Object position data
((

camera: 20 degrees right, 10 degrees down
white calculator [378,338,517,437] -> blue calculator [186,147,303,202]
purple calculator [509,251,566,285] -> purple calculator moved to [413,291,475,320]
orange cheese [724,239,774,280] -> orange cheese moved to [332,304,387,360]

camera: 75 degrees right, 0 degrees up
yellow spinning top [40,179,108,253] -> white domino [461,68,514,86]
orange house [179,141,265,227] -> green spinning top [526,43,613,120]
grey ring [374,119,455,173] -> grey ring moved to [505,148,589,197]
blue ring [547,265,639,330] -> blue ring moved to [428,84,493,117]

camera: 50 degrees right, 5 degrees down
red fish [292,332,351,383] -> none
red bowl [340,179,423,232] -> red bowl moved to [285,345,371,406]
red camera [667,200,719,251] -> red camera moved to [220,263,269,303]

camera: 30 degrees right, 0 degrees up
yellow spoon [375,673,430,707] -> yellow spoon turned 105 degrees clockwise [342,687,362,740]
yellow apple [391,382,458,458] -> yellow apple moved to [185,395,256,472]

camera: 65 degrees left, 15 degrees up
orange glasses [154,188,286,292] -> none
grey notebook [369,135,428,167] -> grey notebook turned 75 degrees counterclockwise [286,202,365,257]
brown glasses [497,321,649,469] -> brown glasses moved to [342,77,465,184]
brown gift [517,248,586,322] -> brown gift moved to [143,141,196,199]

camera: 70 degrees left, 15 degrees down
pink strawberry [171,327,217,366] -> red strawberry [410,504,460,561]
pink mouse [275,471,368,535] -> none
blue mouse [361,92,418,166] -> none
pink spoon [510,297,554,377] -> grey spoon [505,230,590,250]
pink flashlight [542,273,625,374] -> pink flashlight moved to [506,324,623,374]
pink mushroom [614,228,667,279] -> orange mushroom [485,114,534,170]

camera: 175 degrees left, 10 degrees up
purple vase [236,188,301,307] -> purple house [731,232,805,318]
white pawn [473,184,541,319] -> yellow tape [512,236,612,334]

))

Only the lines of the data holding the string "right" are wanted; copy each of them.

camera: 20 degrees right, 10 degrees down
camera: 75 degrees right, 0 degrees up
camera: 50 degrees right, 5 degrees down
camera: 30 degrees right, 0 degrees up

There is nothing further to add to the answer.